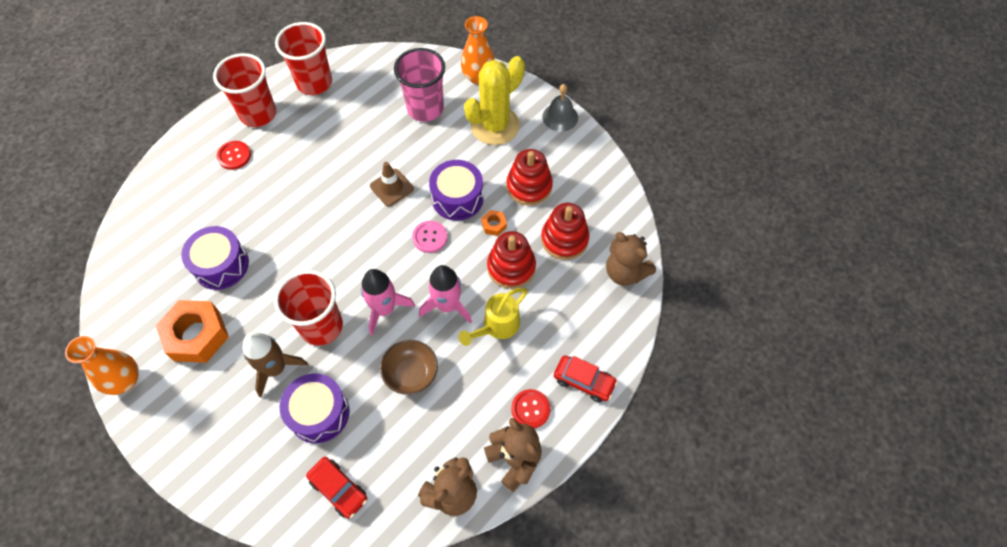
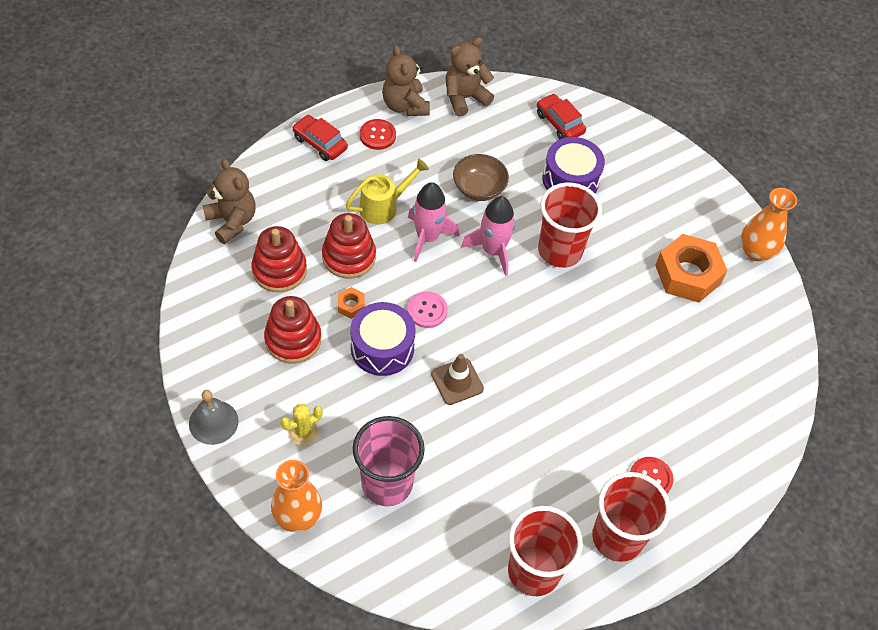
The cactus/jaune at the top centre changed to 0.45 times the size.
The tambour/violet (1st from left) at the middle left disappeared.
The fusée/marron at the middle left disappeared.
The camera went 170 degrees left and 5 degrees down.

> **Task prompt**: The lines to copy are those in the listing that contain the word "disappeared".

> **Solution**:
The tambour/violet (1st from left) at the middle left disappeared.
The fusée/marron at the middle left disappeared.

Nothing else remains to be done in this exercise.